== Try it ==
A verbatim copy of the full data, with no pictures, is the expected answer.

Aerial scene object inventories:
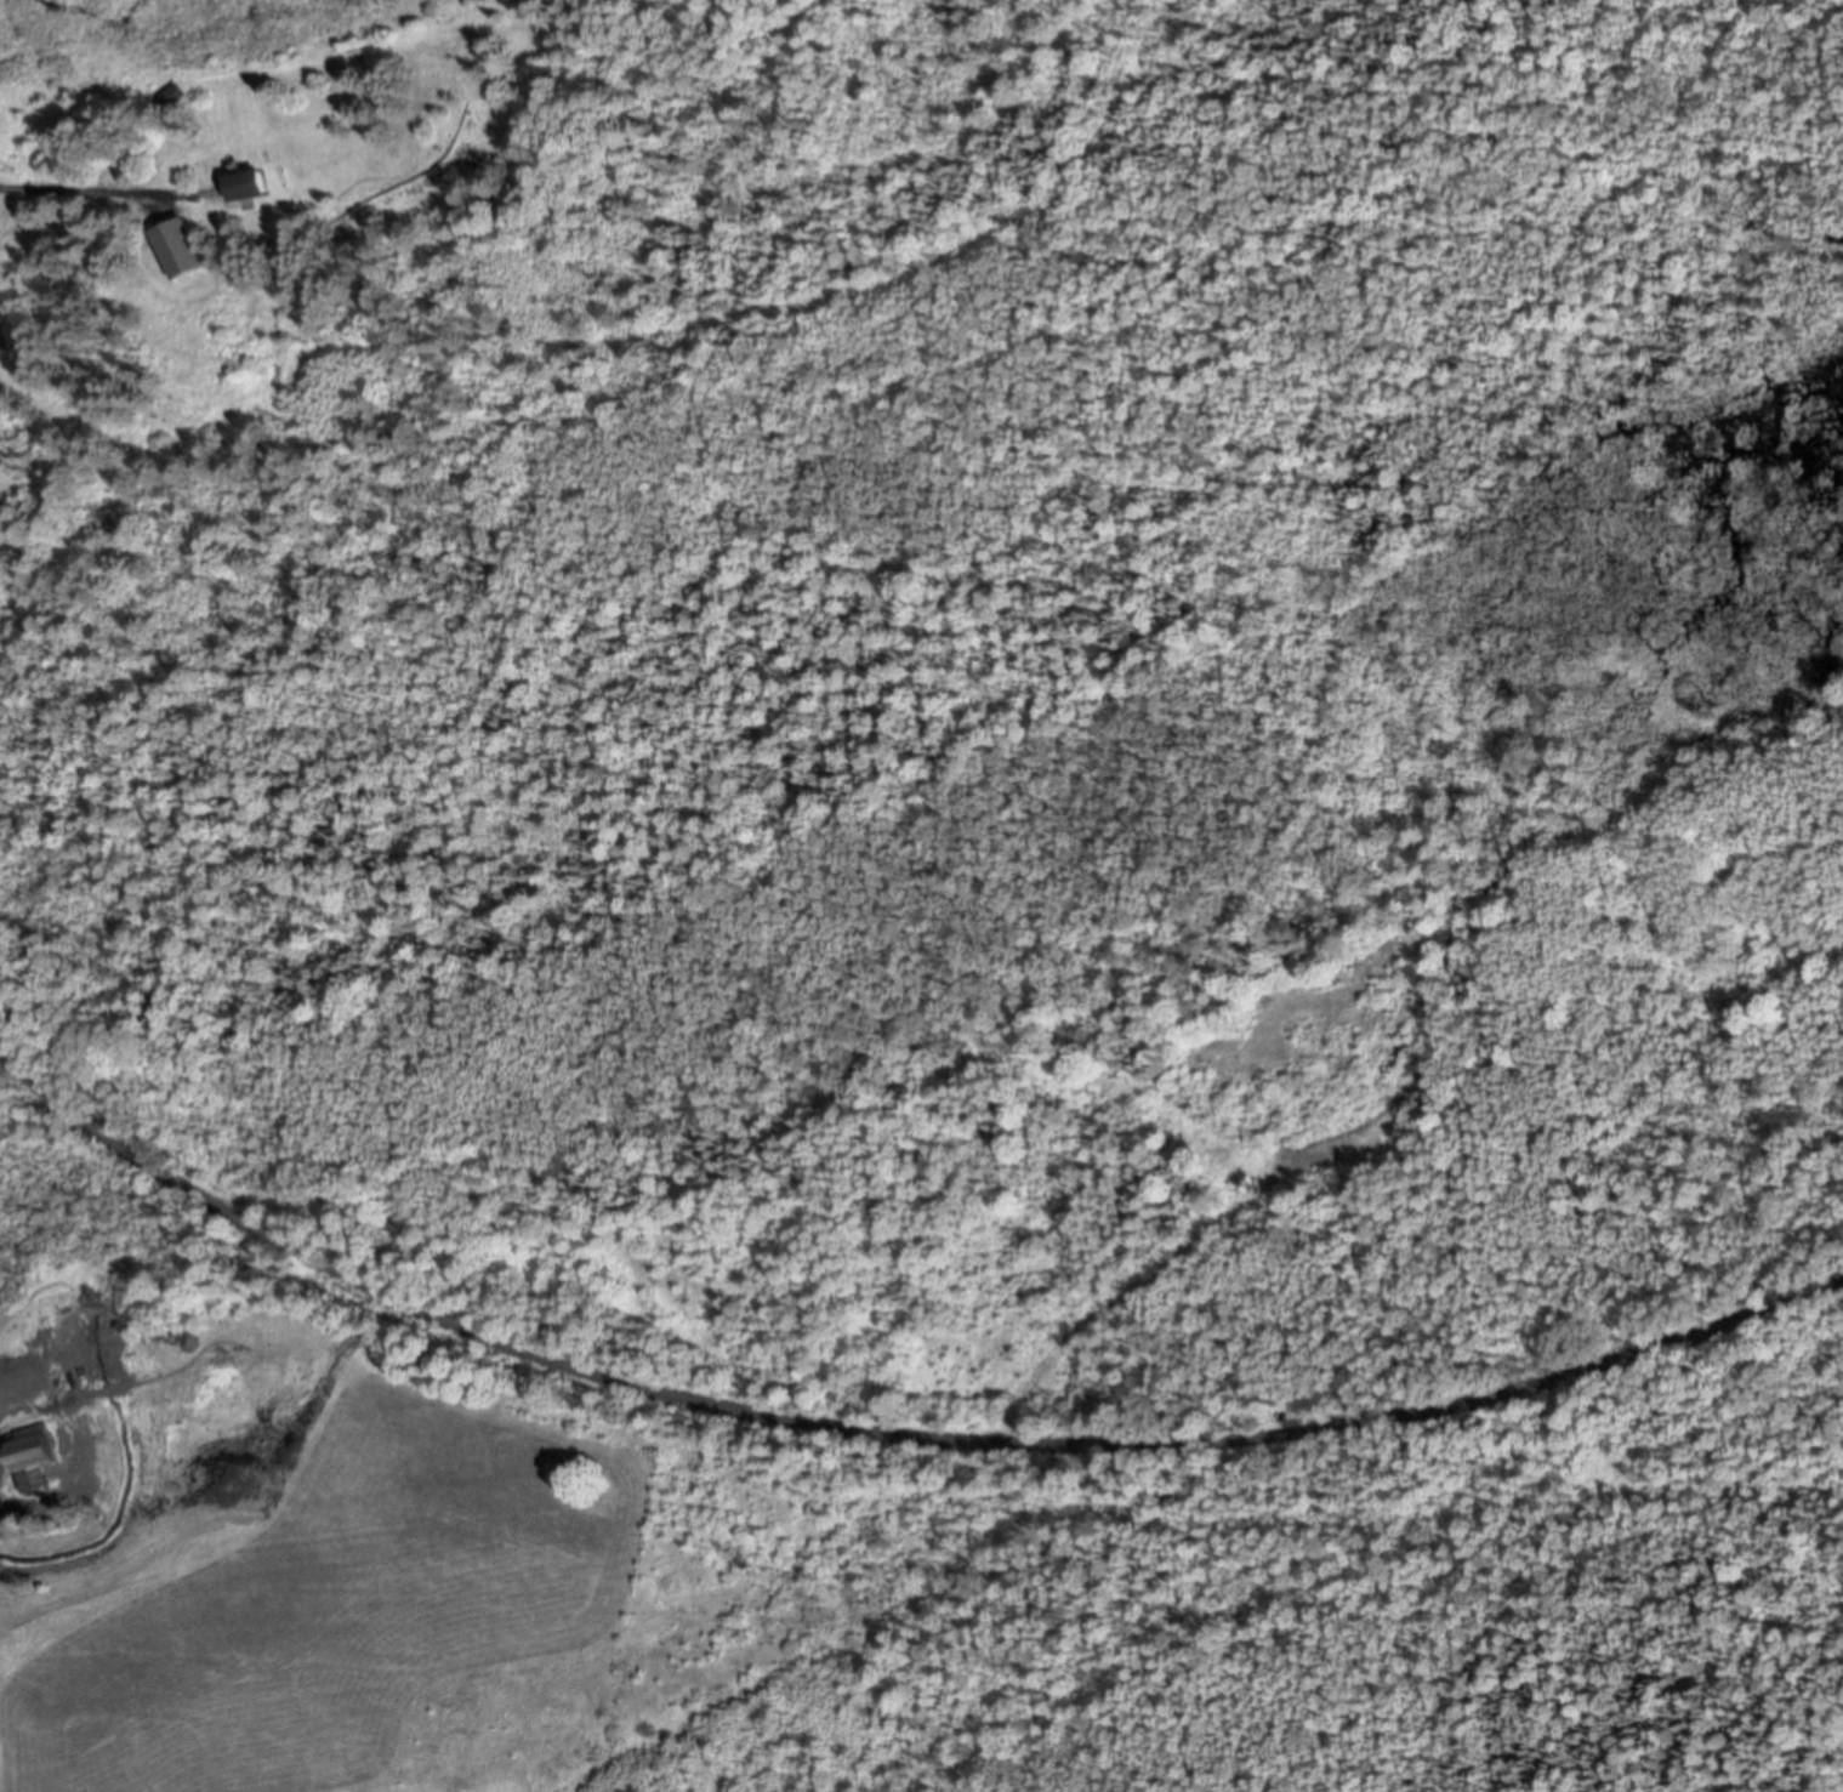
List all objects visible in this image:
building: (250, 188)
road: (10, 189)
building: (181, 252)
building: (2, 343)
building: (8, 1404)
road: (886, 1433)
building: (35, 1459)

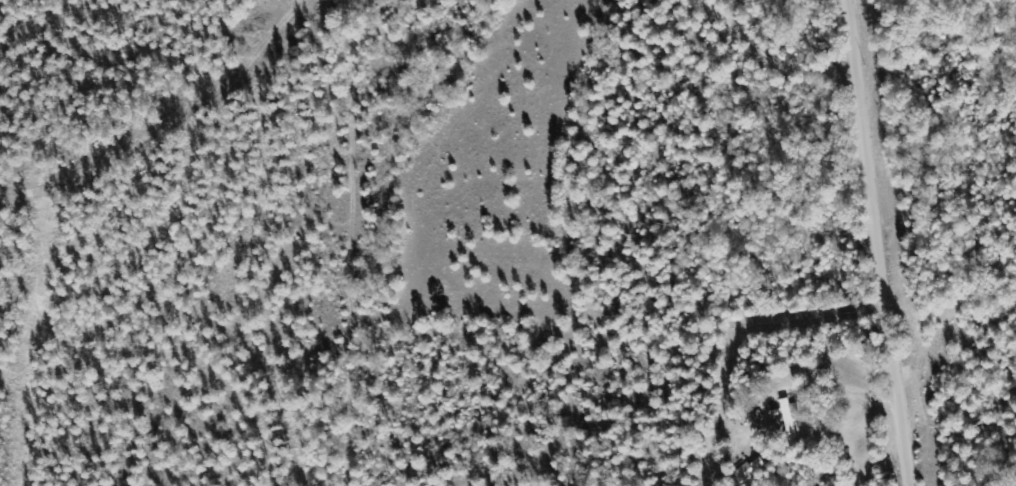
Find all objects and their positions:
road: (884, 243)
building: (792, 417)
building: (752, 469)

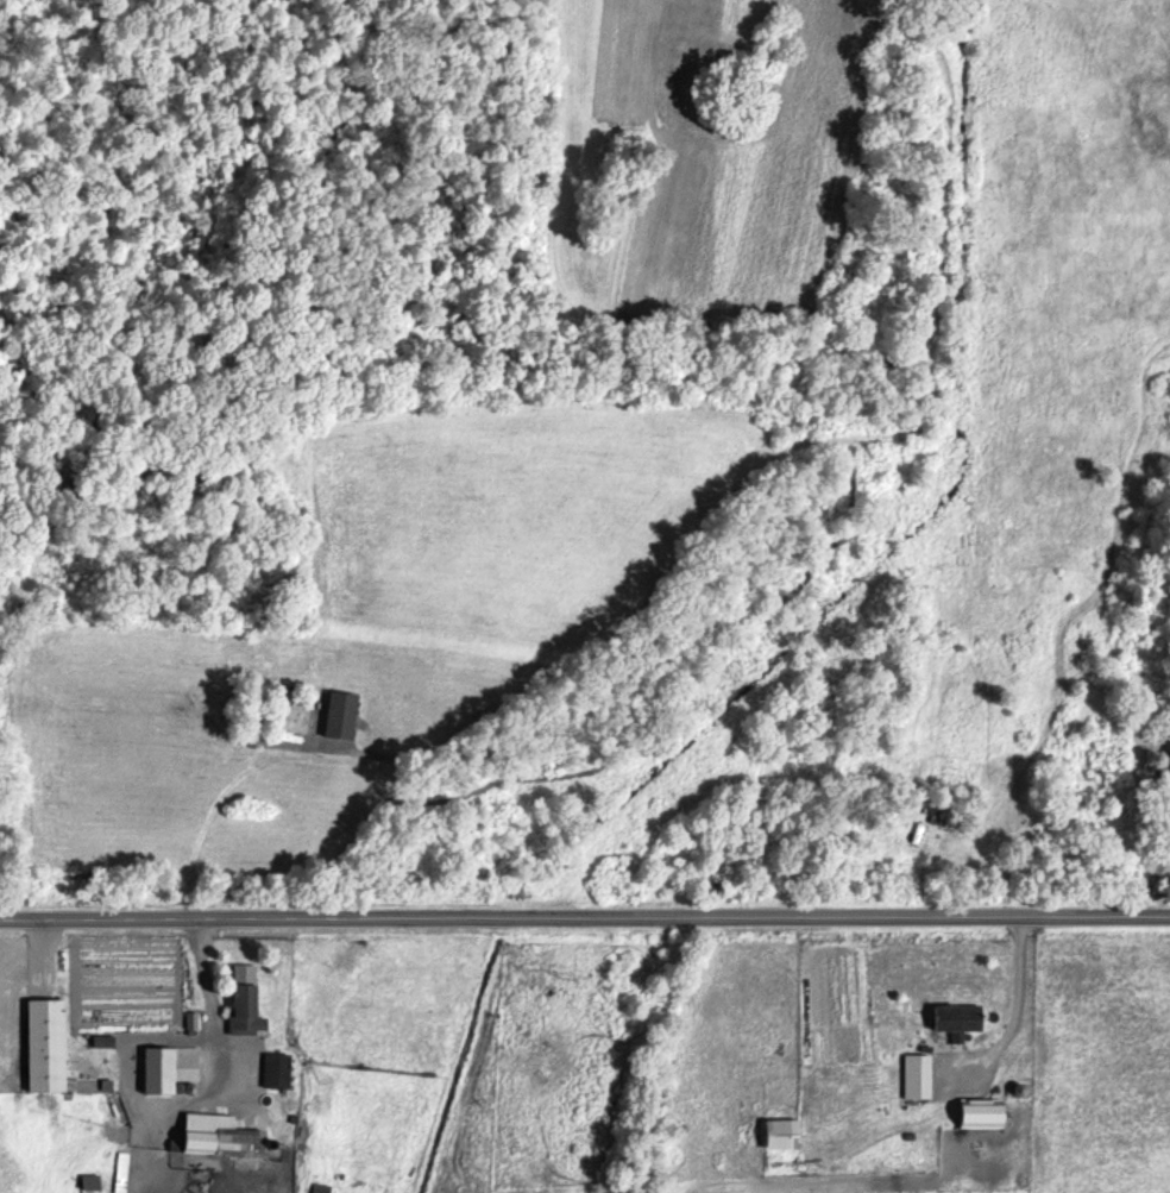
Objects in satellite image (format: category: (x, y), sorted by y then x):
building: (339, 717)
building: (1162, 769)
road: (335, 853)
road: (584, 914)
building: (247, 1003)
building: (957, 1021)
building: (170, 1071)
building: (983, 1115)
building: (223, 1138)

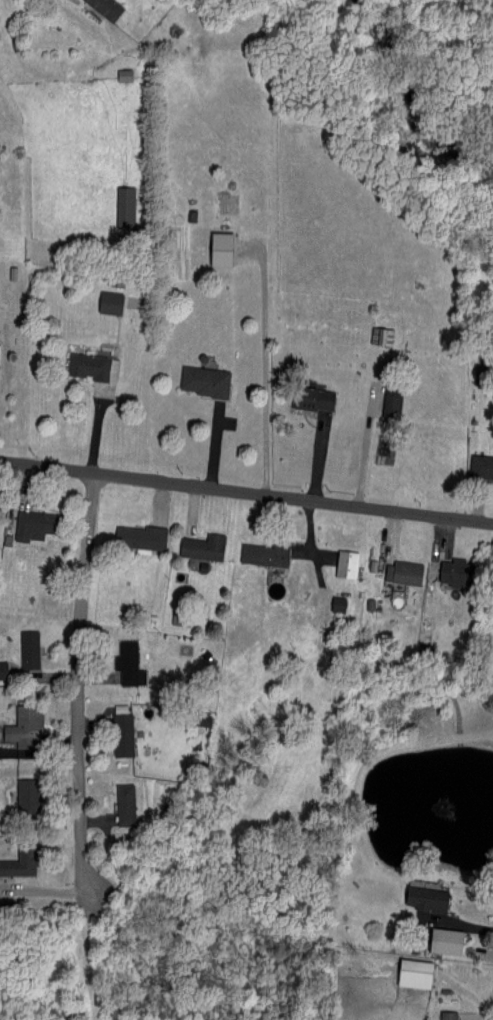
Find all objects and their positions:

== Output for this exercise ==
List all objects visible in this image:
building: (250, 188)
road: (10, 189)
building: (181, 252)
building: (2, 343)
building: (8, 1404)
road: (886, 1433)
building: (35, 1459)

Find all objects and their positions:
road: (884, 243)
building: (792, 417)
building: (752, 469)

Objects in satellite image (format: category: (x, y), sorted by y then x):
building: (339, 717)
building: (1162, 769)
road: (335, 853)
road: (584, 914)
building: (247, 1003)
building: (957, 1021)
building: (170, 1071)
building: (983, 1115)
building: (223, 1138)

Find all objects and their positions:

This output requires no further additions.